**The data**
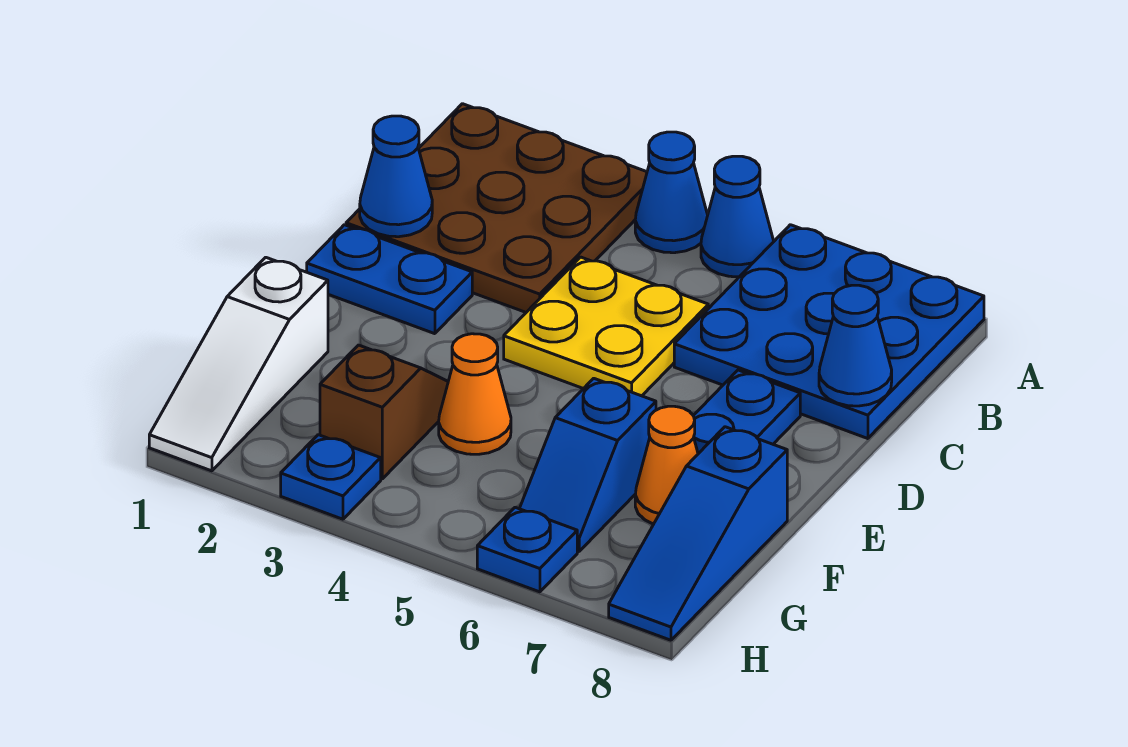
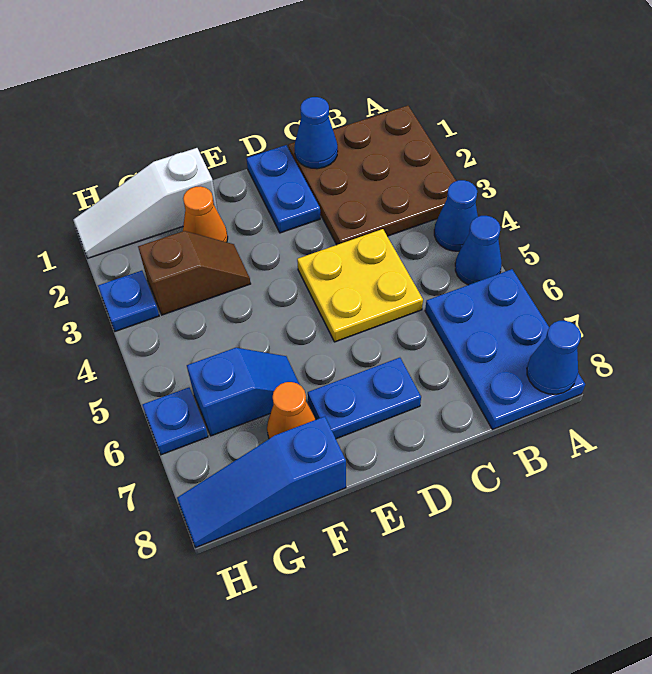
blue plate A6:C8 level 1 -> blue plate A6:B8 level 1
blue cone C8 level 2 -> blue cone A8 level 2
orange cone F4 level 1 -> orange cone F2 level 1
blue slope F6:G6 level 1 top F -> blue slope F6:G6 level 1 top G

**Brief**
Check each line above for the string "cone" and copy every line that has it.

**Solved exercise**
blue cone C8 level 2 -> blue cone A8 level 2
orange cone F4 level 1 -> orange cone F2 level 1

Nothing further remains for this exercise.